_WHAT YOU HAVE TO DO_
Exactly those lines running from the one containing "(272, 291) = (245, 317): none -> orange house" to the end of the material are to be printed, and no others.

_INFORMATION SUPPLIED_
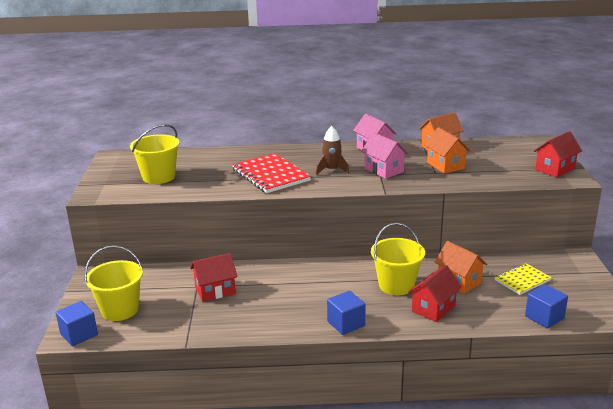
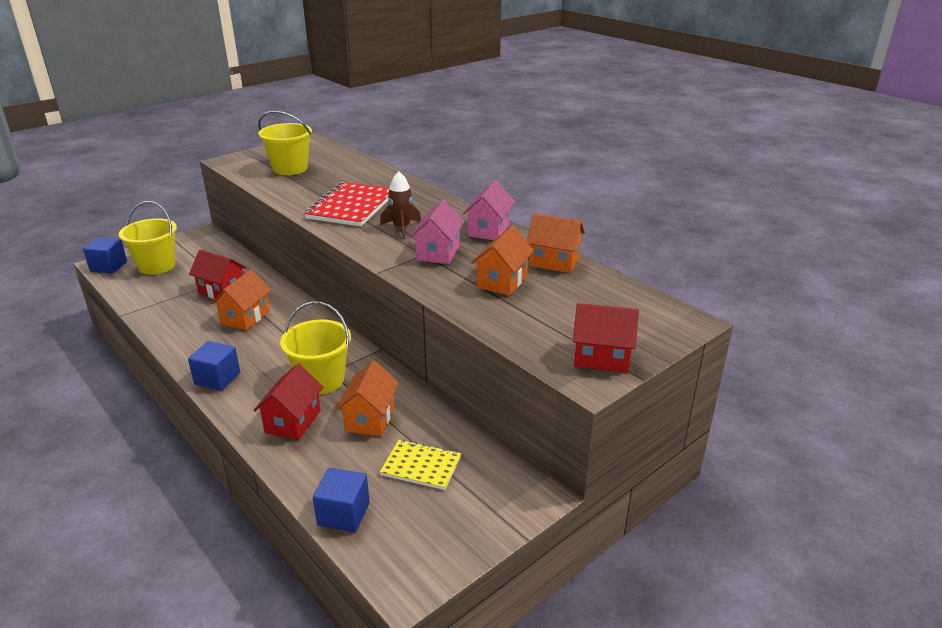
camera: 50 degrees right, 5 degrees up
(272, 291) = (245, 317): none -> orange house
(433, 308) = (293, 421): red house -> red house turned 75 degrees counterclockwise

_SOLUTION TO THIS PROBLEM_
(272, 291) = (245, 317): none -> orange house
(433, 308) = (293, 421): red house -> red house turned 75 degrees counterclockwise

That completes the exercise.